-- To do --
All that is needed is an exact copy of the lines from the beginning of the data below through the line containing "change=replaced; old=black watering", minus the pictures.

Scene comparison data
# # #

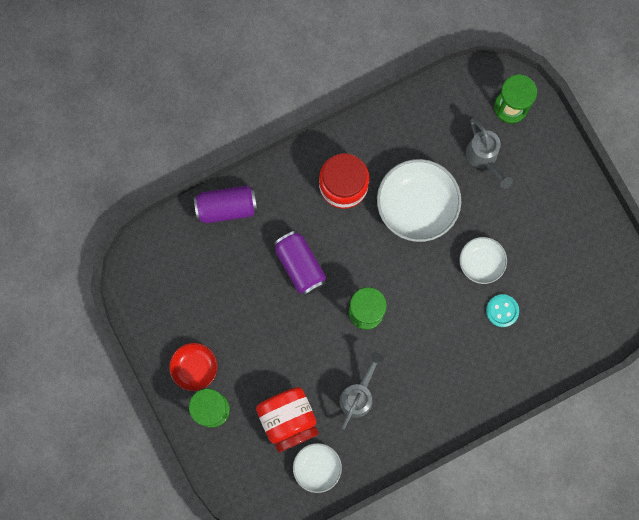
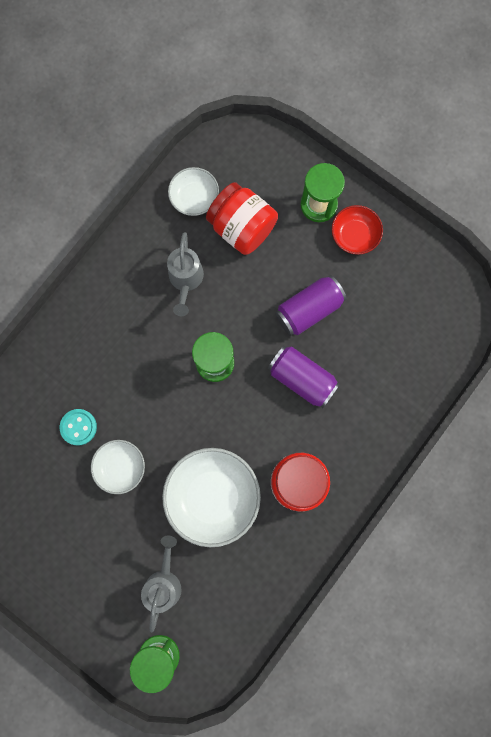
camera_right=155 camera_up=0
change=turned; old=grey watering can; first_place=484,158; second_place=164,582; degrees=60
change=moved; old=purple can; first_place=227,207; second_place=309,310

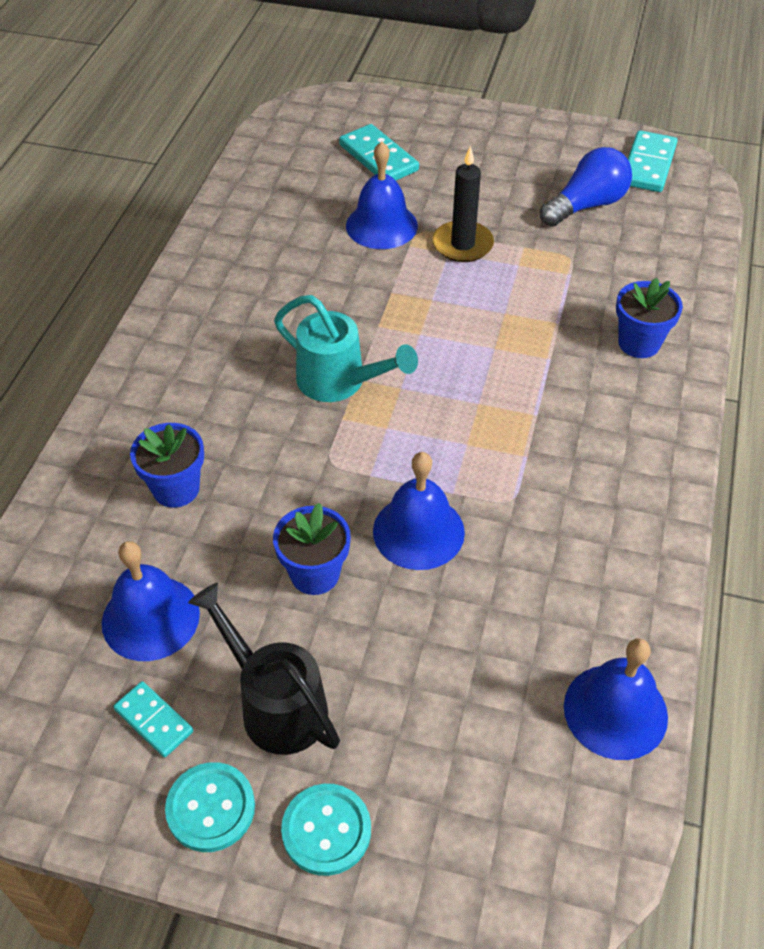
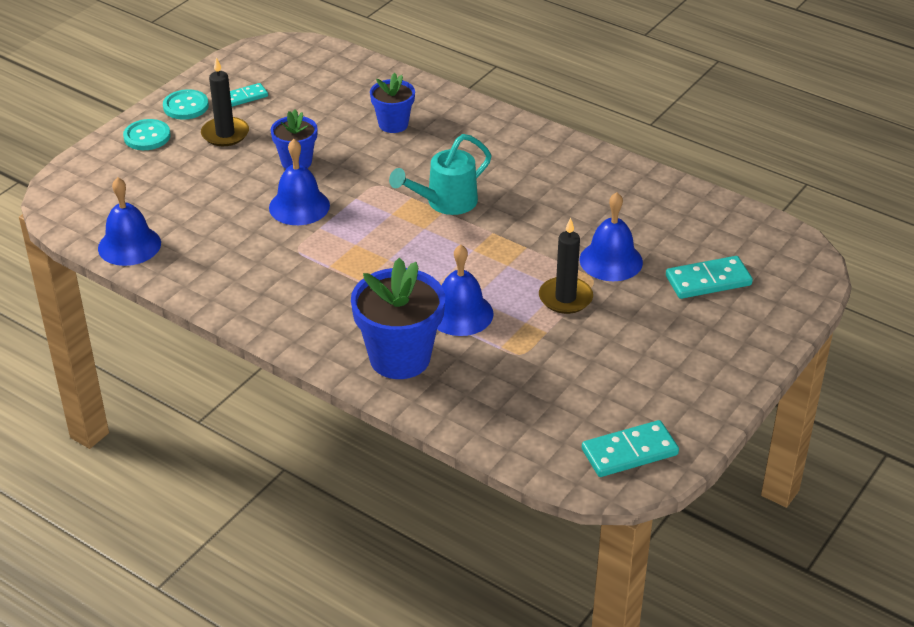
camera_right=110 camera_up=-10
change=replaced; old=black watering can; new=black candle; first_place=276,704; second_place=225,134
change=resized; old=blue flower pot; first_place=639,343; second_place=400,358; factor=1.72
change=moved; old=blue bell; first_place=150,618; second_place=460,313
change=turned; old=turquoise domino; first_place=648,165; second_place=629,452; degrees=-60
change=removed; old=blue light bulb; first_place=586,205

# # #

-- Answer to this exercise --
camera_right=155 camera_up=0
change=turned; old=grey watering can; first_place=484,158; second_place=164,582; degrees=60
change=moved; old=purple can; first_place=227,207; second_place=309,310

camera_right=110 camera_up=-10
change=replaced; old=black watering can; new=black candle; first_place=276,704; second_place=225,134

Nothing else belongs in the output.